━━ Data under study ━━

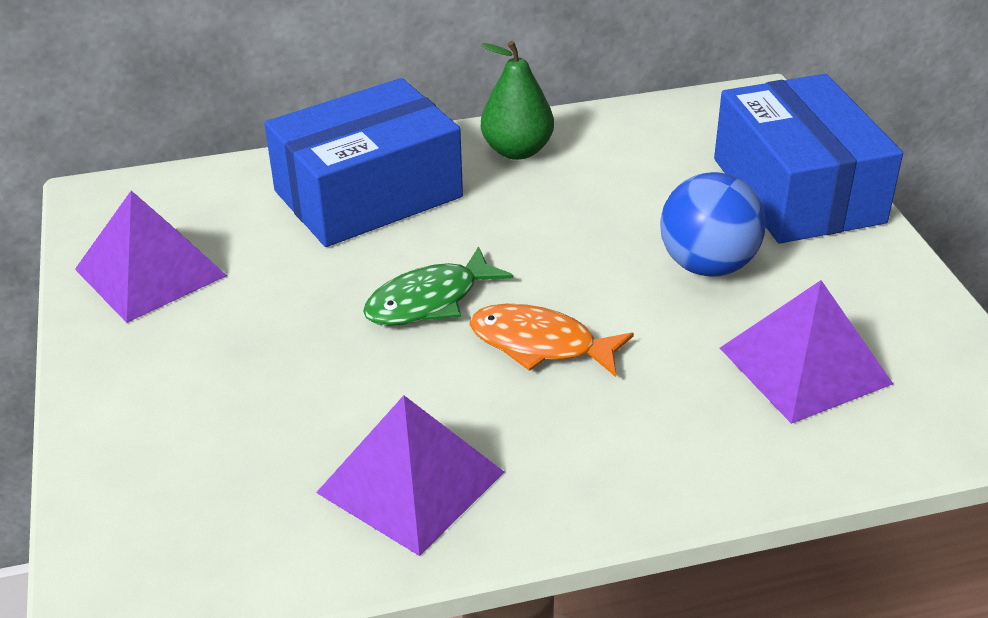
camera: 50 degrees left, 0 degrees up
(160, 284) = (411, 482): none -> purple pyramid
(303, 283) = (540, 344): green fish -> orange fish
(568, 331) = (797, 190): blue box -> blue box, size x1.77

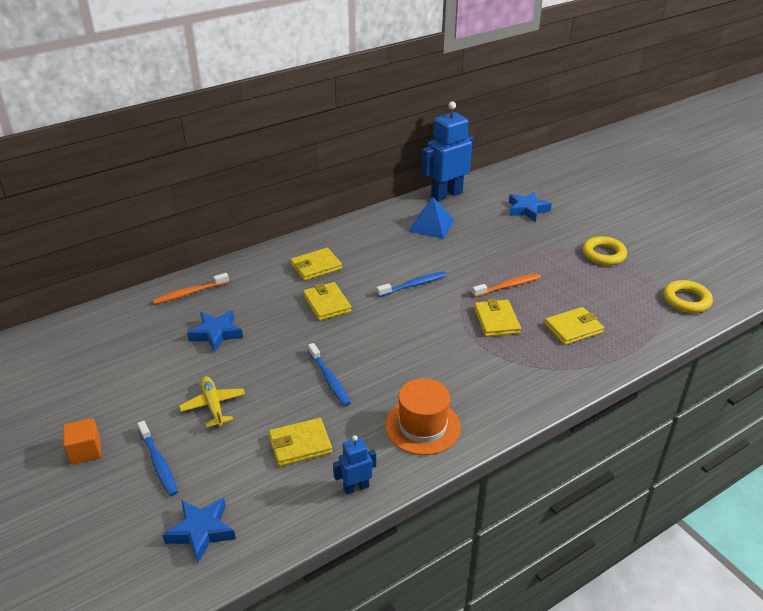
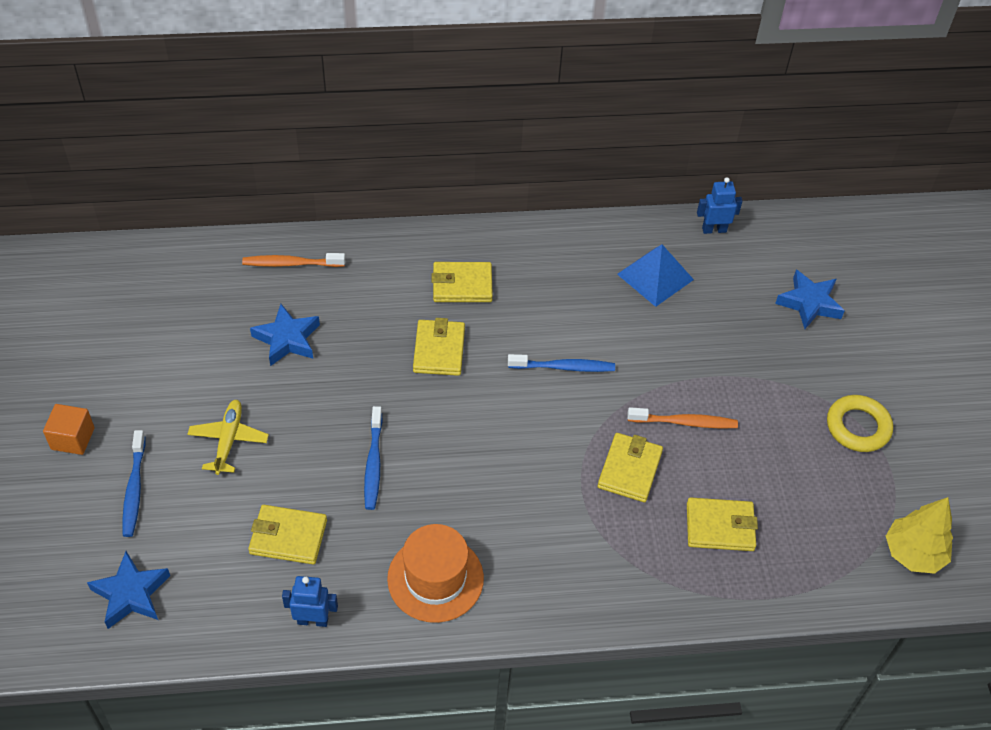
camera: 25 degrees right, 15 degrees up
(446, 194) = (714, 229): blue robot -> blue robot, size x0.49
(686, 300) = (913, 553): yellow ring -> yellow tree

━━━

### Work required
Restate each entry exactly, omitting pictures.

### Answer to this task
camera: 50 degrees left, 0 degrees up
(160, 284) = (411, 482): none -> purple pyramid
(303, 283) = (540, 344): green fish -> orange fish
(568, 331) = (797, 190): blue box -> blue box, size x1.77

camera: 25 degrees right, 15 degrees up
(446, 194) = (714, 229): blue robot -> blue robot, size x0.49
(686, 300) = (913, 553): yellow ring -> yellow tree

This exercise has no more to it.